▶ **Task to complete**
Repeat exactly, and only, the lines from the one holding "in_second: [525, 201]" through the last line of the records below.

+--

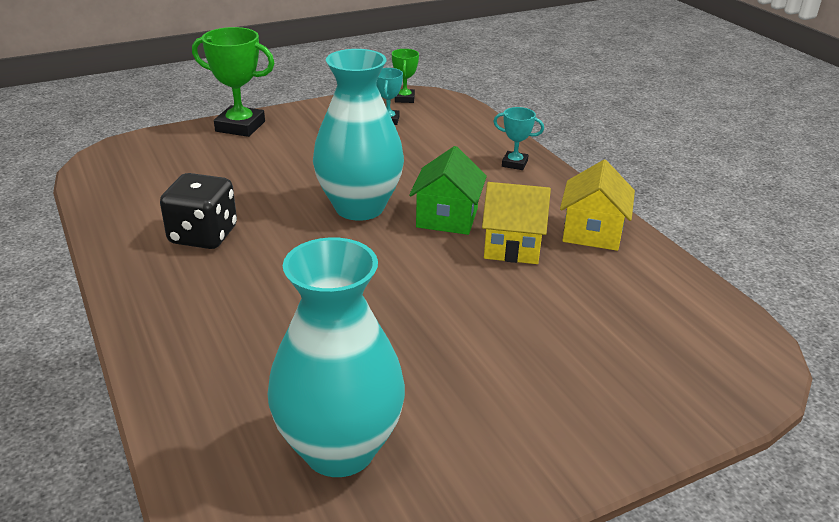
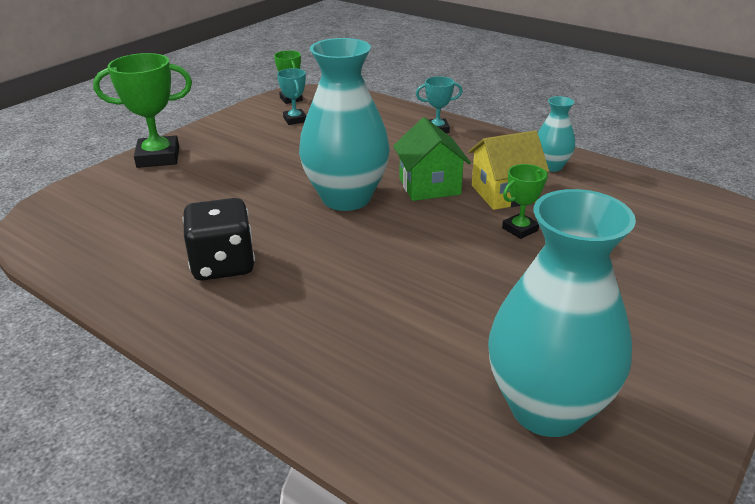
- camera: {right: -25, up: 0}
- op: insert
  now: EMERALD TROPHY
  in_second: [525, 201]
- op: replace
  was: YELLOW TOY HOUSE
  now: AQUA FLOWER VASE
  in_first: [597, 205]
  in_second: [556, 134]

+--

▶ **Your response**
  in_second: [525, 201]
- op: replace
  was: YELLOW TOY HOUSE
  now: AQUA FLOWER VASE
  in_first: [597, 205]
  in_second: [556, 134]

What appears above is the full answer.